What to work on
With the line containing "LINE pin DO: D2 -> D0" as the start and the line containing "LINE1: QRE1113 -> TCRT5000" as the end, transcribe that span of the entries below exactly, including both.

Version difference data:
********************

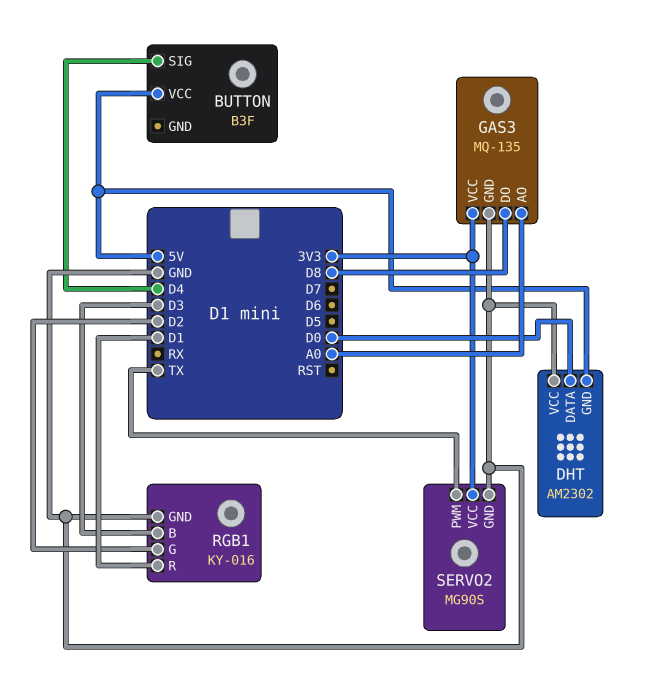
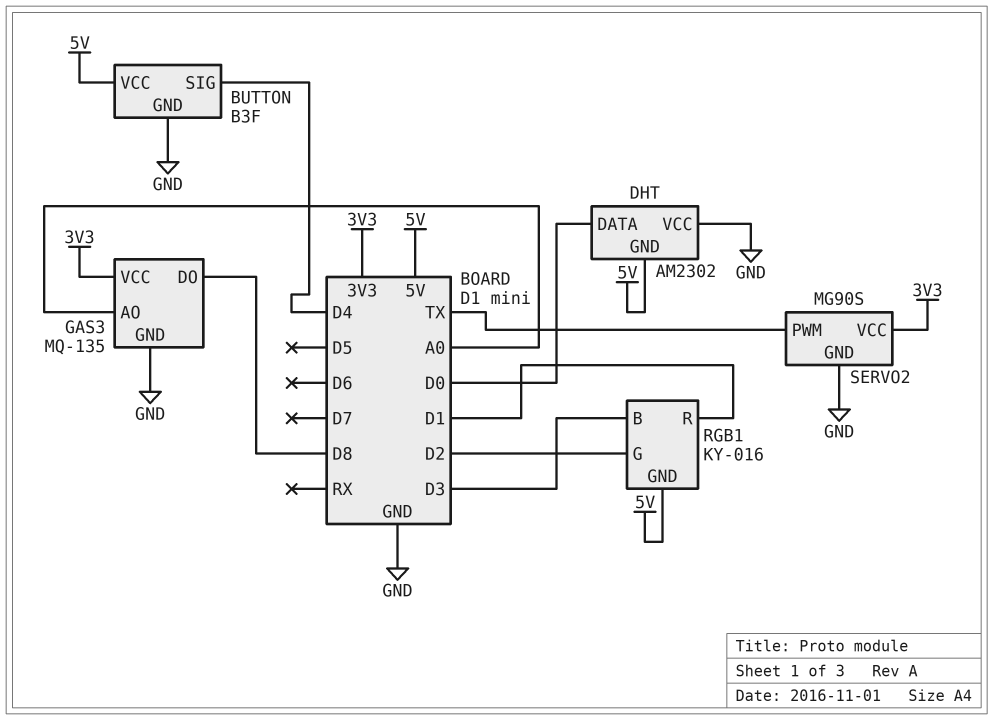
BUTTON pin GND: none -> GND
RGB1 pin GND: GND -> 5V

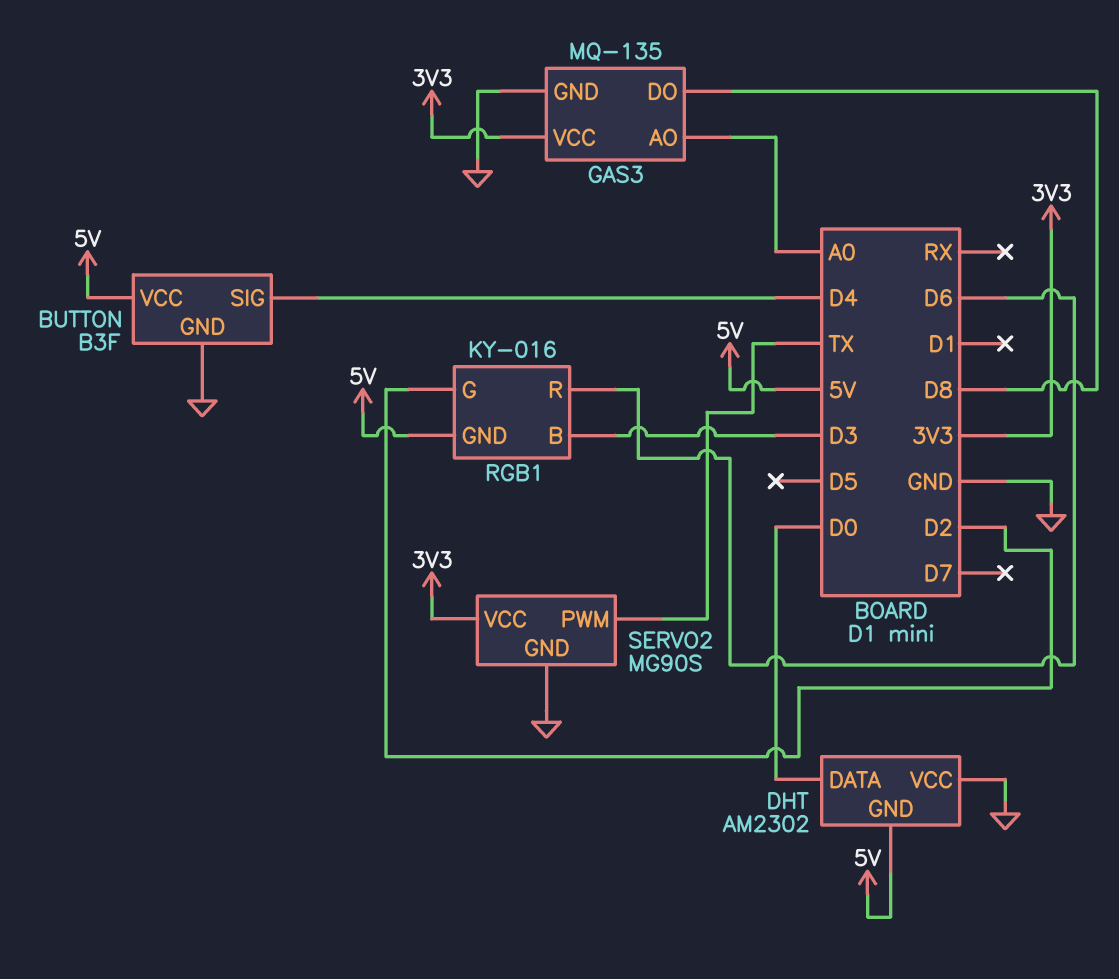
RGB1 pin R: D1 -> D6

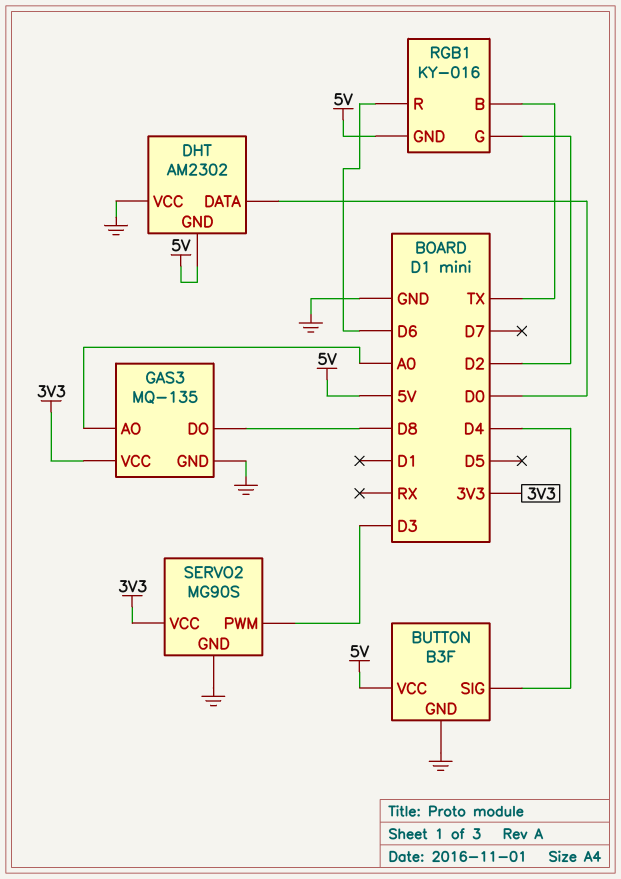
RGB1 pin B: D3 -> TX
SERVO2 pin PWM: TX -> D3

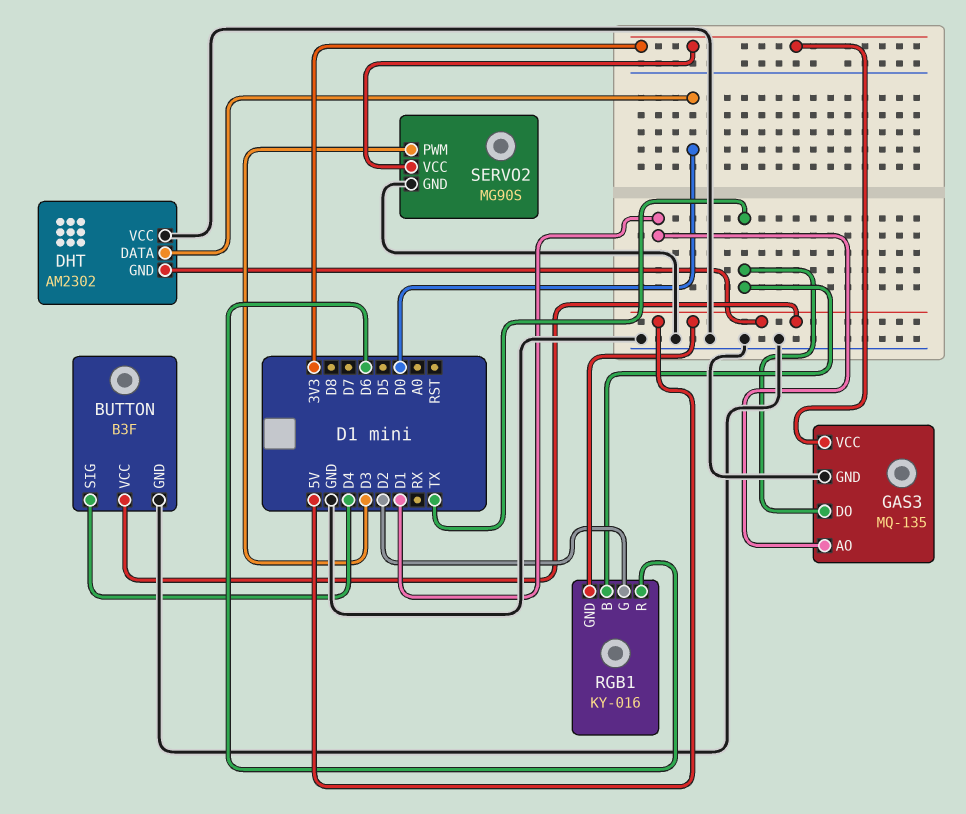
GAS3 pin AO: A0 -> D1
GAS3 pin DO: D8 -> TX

********************

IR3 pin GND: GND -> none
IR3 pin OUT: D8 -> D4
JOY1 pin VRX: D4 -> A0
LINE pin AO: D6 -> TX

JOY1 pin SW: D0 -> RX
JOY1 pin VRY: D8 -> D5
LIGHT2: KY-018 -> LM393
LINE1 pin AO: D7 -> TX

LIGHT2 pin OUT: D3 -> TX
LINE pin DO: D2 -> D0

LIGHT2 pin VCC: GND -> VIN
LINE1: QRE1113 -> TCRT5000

********************

Answer to the problem
LINE pin DO: D2 -> D0

LIGHT2 pin VCC: GND -> VIN
LINE1: QRE1113 -> TCRT5000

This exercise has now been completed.